Every entry should come back exactly as written, minus the pictures.
(Data shown Opens)
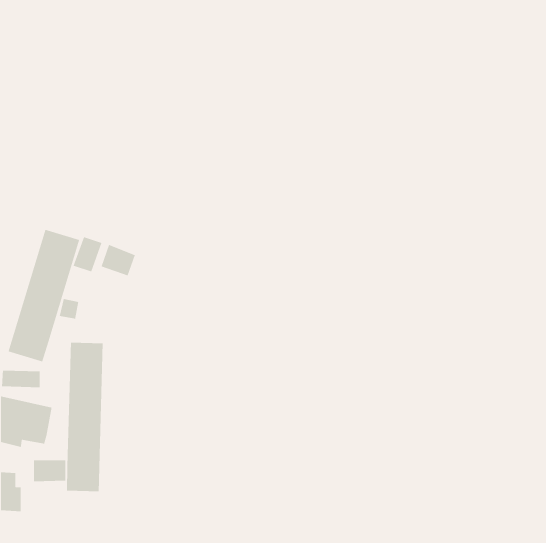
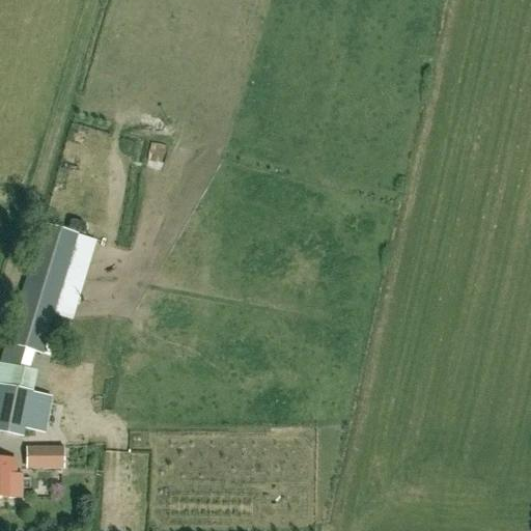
building: [100,244,136,277] -> none
building: [66,342,104,492] -> none

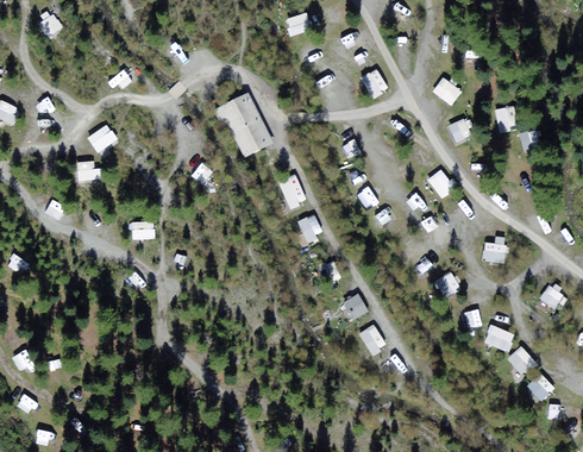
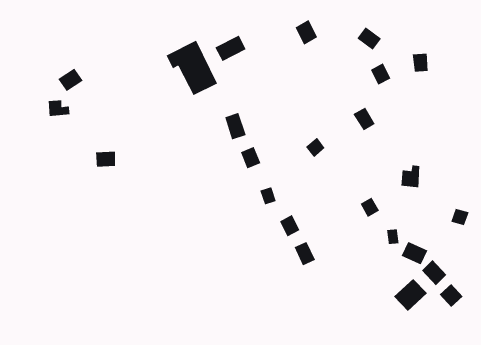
building: none -> [214,35,247,62]
building: none -> [393,278,428,312]

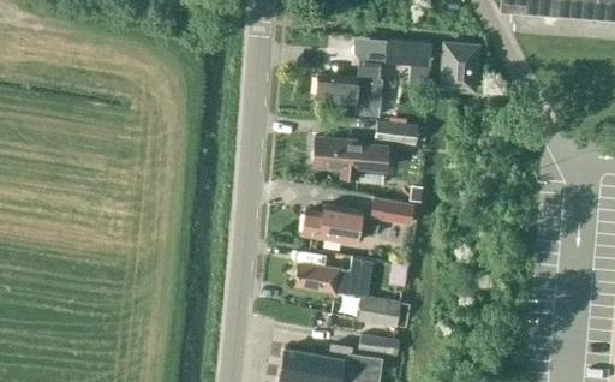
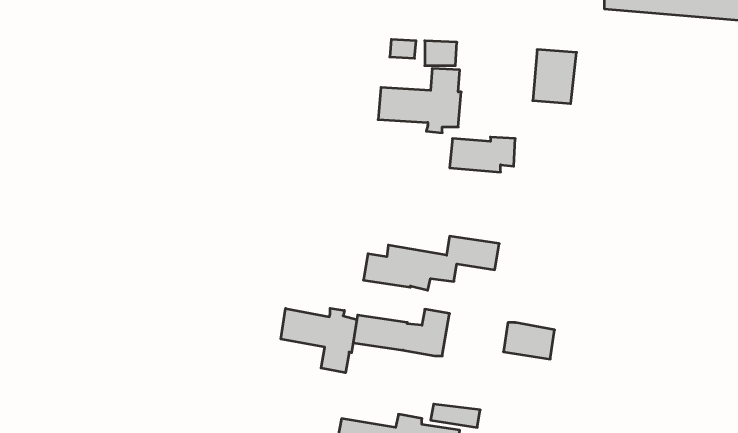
building: [386,37,434,89] -> none
building: [311,136,390,180] -> none
building: none -> [281,308,357,373]
building: [359,296,401,326] -> [503,323,555,359]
(Data shown Closes)
Output of the task:
building: [100,244,136,277] -> none
building: [66,342,104,492] -> none

building: none -> [214,35,247,62]
building: none -> [393,278,428,312]

building: [386,37,434,89] -> none
building: [311,136,390,180] -> none
building: none -> [281,308,357,373]
building: [359,296,401,326] -> [503,323,555,359]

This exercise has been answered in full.